◆ **REQUIRED ACTION**
Lines from the one with "(162, 430) = (399, 476): blue" up to and including the one with "(172, 240) = (344, 578): none -> pink cap" are to be copied exactly from the records below, without their pictures.

◆ **EXTRACTED INFORMATION**
BEGIN
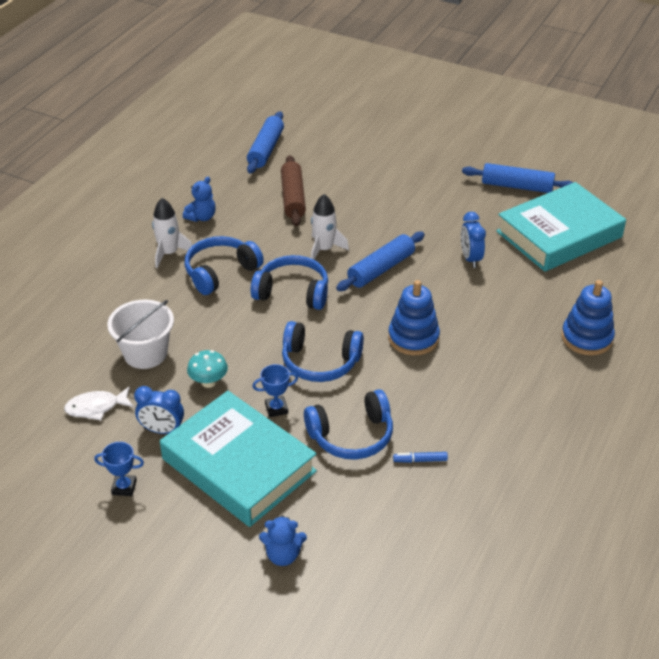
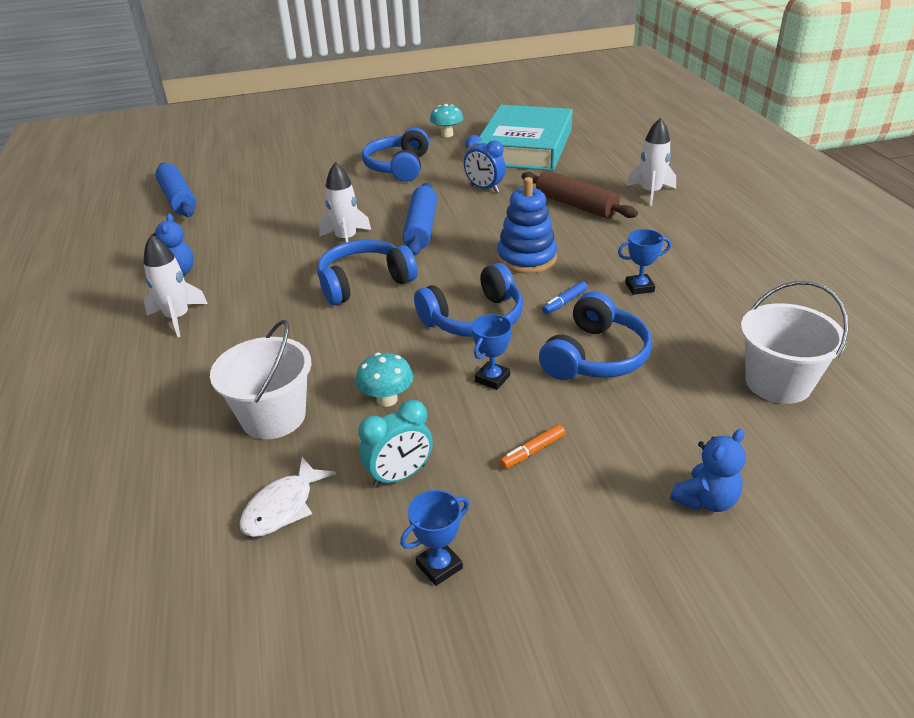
camera: 40 degrees left, 5 degrees down
(162, 430) = (399, 476): blue clock -> turquoise clock
(220, 272) = (263, 304): blue headphones -> blue headphones (399, 167)
(238, 465) = (532, 451): turquoise book -> orange marker
(293, 198) = (258, 219): brown rolling pin -> brown rolling pin (576, 205)
(420, 460) = (680, 337): blue marker -> blue marker (564, 302)
(429, 529) = (778, 383): none -> white bucket
(451, 409) = (639, 287): none -> blue trophy
(517, 186) = (447, 134): blue rolling pin -> turquoise mushroom
(586, 338) = (651, 193): blue stacking toy -> white rocket

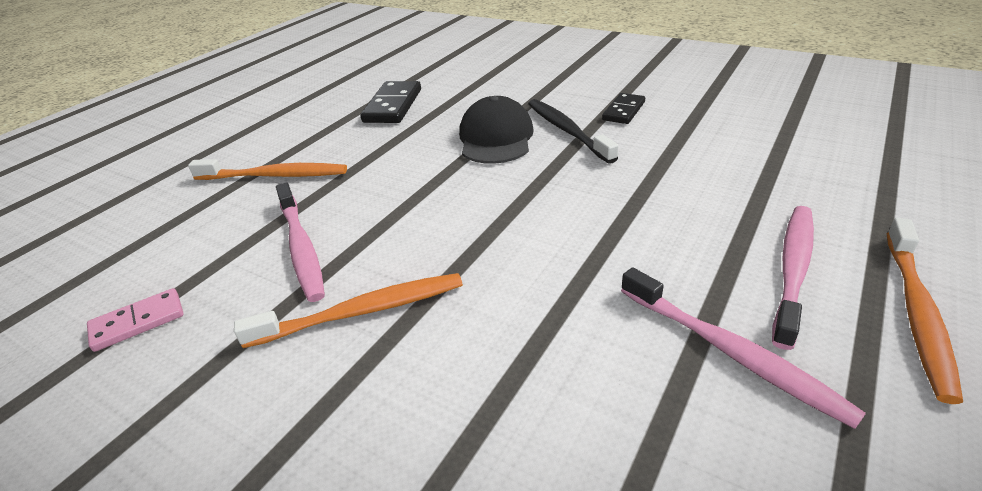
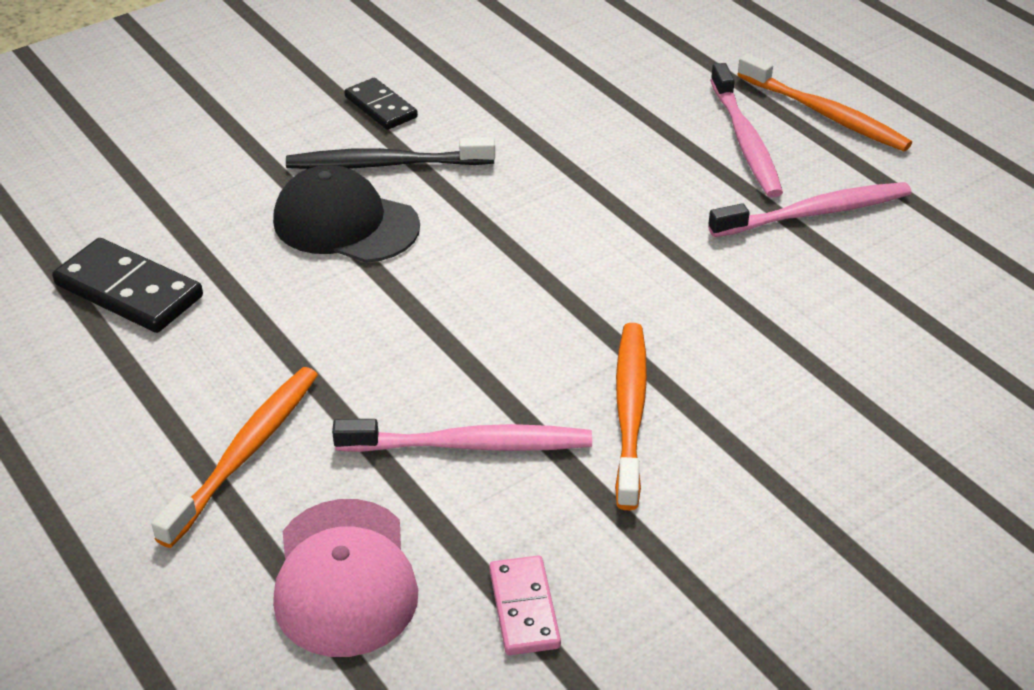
camera: 70 degrees left, 5 degrees up
(172, 240) = (344, 578): none -> pink cap
(793, 270) = (745, 140): pink toothbrush -> pink toothbrush turned 150 degrees counterclockwise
END
◆ **TASK RESULT**
(162, 430) = (399, 476): blue clock -> turquoise clock
(220, 272) = (263, 304): blue headphones -> blue headphones (399, 167)
(238, 465) = (532, 451): turquoise book -> orange marker
(293, 198) = (258, 219): brown rolling pin -> brown rolling pin (576, 205)
(420, 460) = (680, 337): blue marker -> blue marker (564, 302)
(429, 529) = (778, 383): none -> white bucket
(451, 409) = (639, 287): none -> blue trophy
(517, 186) = (447, 134): blue rolling pin -> turquoise mushroom
(586, 338) = (651, 193): blue stacking toy -> white rocket

camera: 70 degrees left, 5 degrees up
(172, 240) = (344, 578): none -> pink cap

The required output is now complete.